## Items listed in a dataset

########################################

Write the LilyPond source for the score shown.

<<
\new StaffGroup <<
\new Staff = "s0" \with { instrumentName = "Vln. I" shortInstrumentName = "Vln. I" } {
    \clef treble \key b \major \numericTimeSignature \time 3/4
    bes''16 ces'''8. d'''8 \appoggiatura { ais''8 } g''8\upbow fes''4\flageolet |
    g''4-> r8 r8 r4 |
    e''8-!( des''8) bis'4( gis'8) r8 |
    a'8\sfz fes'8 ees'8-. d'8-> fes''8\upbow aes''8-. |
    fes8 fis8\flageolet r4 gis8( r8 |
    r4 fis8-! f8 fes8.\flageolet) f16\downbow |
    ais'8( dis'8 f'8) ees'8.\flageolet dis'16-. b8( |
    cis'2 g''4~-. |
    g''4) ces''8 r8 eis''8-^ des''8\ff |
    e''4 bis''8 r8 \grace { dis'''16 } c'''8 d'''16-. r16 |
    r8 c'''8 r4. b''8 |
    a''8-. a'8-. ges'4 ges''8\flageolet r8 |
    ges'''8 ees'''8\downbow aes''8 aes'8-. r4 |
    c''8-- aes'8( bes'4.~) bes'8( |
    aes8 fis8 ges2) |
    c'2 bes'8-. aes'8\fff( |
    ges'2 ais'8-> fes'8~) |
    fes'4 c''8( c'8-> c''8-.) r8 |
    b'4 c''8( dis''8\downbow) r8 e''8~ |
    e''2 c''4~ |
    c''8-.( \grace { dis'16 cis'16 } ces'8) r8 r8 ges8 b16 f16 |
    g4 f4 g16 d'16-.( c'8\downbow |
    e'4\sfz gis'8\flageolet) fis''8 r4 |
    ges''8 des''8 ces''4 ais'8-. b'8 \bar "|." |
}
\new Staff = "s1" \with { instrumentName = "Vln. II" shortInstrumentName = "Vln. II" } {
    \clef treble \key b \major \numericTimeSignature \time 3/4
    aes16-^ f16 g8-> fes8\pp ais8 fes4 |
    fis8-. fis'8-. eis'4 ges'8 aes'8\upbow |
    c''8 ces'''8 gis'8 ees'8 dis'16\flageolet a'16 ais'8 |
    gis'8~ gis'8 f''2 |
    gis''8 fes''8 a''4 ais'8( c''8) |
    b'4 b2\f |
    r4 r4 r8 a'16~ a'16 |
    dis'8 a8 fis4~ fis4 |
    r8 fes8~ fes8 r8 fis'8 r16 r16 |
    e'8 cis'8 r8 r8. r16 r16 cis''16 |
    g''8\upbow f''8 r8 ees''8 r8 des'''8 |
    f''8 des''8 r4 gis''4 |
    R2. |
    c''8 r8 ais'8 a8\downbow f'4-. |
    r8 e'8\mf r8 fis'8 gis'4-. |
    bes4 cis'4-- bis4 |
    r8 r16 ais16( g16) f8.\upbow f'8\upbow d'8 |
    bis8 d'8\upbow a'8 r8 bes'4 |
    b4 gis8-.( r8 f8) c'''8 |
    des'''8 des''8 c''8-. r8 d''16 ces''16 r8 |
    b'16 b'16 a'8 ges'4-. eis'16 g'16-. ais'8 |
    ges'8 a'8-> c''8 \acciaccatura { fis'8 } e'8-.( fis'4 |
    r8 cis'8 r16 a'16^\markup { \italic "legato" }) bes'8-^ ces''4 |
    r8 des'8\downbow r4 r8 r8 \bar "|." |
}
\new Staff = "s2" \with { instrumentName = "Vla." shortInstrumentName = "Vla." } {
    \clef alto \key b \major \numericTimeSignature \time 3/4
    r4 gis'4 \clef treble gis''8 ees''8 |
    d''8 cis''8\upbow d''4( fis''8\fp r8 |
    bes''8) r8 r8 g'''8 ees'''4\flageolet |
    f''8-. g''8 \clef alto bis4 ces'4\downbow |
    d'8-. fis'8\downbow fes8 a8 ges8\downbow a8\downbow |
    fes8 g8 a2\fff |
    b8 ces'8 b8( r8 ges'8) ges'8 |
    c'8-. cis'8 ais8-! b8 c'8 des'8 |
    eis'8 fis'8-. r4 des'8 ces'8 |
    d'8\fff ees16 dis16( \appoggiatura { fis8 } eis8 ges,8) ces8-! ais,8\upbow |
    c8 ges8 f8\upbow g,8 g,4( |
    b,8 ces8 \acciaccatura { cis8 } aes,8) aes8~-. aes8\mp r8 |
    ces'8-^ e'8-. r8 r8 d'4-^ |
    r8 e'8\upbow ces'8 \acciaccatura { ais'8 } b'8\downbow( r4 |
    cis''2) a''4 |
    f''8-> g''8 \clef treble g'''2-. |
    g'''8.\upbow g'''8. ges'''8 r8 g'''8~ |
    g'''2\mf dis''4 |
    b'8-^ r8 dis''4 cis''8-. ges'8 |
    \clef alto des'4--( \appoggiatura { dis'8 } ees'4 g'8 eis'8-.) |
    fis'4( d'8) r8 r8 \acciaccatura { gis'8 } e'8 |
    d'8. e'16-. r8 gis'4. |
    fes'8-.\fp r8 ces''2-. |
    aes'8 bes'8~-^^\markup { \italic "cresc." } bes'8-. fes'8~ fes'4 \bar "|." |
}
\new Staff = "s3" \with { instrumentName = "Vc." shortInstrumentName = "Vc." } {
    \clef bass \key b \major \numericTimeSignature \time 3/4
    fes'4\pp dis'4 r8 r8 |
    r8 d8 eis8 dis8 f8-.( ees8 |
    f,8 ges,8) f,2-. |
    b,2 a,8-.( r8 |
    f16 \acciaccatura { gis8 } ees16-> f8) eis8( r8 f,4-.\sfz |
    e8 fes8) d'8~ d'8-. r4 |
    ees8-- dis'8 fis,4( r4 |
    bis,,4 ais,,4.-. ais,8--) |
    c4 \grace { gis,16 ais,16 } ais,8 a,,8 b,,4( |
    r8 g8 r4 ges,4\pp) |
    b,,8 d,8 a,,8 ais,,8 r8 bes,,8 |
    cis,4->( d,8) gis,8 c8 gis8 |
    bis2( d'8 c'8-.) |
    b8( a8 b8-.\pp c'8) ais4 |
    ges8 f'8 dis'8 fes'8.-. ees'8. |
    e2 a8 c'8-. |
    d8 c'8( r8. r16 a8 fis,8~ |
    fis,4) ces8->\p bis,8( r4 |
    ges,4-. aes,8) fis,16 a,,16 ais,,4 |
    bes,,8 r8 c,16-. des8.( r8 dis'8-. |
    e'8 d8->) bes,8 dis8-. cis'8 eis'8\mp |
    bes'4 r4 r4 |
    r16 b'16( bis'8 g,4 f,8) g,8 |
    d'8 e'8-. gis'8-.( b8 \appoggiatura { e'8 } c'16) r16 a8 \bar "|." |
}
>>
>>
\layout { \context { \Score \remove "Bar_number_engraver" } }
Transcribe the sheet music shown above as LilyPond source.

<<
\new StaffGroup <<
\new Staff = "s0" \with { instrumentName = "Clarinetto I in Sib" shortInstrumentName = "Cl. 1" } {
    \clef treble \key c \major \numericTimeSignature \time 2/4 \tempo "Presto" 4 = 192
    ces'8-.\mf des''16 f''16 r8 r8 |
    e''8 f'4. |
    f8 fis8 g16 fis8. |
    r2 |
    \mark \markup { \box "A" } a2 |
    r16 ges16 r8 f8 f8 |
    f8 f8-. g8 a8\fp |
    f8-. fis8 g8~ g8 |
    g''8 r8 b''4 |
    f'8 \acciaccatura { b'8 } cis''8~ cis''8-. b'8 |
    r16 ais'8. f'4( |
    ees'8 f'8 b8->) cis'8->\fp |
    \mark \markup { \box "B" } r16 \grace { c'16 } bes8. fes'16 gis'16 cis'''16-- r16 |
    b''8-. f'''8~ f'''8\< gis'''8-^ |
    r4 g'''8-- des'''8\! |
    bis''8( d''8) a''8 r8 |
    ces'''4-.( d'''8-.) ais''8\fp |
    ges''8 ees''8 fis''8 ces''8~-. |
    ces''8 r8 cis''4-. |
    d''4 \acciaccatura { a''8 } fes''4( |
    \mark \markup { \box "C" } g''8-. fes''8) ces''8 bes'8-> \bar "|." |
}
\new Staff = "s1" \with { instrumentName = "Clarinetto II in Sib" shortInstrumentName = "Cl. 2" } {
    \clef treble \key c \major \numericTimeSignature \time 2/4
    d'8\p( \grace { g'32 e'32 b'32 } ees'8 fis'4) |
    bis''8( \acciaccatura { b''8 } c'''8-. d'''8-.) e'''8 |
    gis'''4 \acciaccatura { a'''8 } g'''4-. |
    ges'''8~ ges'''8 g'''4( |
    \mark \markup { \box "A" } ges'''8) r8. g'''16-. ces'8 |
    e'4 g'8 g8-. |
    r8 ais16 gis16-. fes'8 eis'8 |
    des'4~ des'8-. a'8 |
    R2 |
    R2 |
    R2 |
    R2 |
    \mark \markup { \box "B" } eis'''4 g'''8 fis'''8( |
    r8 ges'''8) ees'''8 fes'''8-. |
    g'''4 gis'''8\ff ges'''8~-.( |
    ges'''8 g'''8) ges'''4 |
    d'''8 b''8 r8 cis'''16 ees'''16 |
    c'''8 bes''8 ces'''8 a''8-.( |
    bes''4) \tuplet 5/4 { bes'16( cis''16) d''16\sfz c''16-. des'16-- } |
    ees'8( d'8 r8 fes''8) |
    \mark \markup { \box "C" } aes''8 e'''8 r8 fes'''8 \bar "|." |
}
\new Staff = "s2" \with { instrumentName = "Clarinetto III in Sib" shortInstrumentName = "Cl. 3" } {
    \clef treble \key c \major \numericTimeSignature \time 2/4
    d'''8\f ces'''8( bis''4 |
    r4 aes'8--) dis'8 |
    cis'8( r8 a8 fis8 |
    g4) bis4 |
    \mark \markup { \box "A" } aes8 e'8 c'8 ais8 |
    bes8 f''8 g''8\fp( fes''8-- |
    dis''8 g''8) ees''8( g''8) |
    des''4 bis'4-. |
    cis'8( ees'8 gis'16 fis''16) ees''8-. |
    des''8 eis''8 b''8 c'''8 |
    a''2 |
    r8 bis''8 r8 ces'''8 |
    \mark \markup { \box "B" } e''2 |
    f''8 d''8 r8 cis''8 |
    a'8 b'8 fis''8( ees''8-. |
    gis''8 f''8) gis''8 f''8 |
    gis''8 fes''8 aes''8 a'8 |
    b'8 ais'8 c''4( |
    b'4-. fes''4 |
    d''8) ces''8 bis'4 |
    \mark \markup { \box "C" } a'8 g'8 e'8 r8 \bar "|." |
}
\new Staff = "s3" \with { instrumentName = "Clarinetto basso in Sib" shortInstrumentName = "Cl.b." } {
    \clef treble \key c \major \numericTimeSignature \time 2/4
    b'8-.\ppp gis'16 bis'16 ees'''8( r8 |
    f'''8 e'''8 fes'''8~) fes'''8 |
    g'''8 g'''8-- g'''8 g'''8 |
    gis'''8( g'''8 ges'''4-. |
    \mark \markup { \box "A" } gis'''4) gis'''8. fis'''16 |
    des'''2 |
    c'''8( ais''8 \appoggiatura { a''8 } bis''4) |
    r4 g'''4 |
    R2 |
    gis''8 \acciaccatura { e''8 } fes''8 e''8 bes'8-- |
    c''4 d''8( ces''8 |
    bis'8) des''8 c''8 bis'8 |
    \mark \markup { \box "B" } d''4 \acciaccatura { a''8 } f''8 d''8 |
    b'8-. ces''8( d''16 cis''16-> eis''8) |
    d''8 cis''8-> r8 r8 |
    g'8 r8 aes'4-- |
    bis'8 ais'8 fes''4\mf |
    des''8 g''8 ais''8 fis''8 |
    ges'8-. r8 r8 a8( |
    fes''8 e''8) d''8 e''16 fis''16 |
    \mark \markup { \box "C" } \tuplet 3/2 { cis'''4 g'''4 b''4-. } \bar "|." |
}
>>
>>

########################################

## Written exercise
Pick out every line above that contains the word "shown", and copy each of those lines in full.

## Answer to this task
Write the LilyPond source for the score shown.
Transcribe the sheet music shown above as LilyPond source.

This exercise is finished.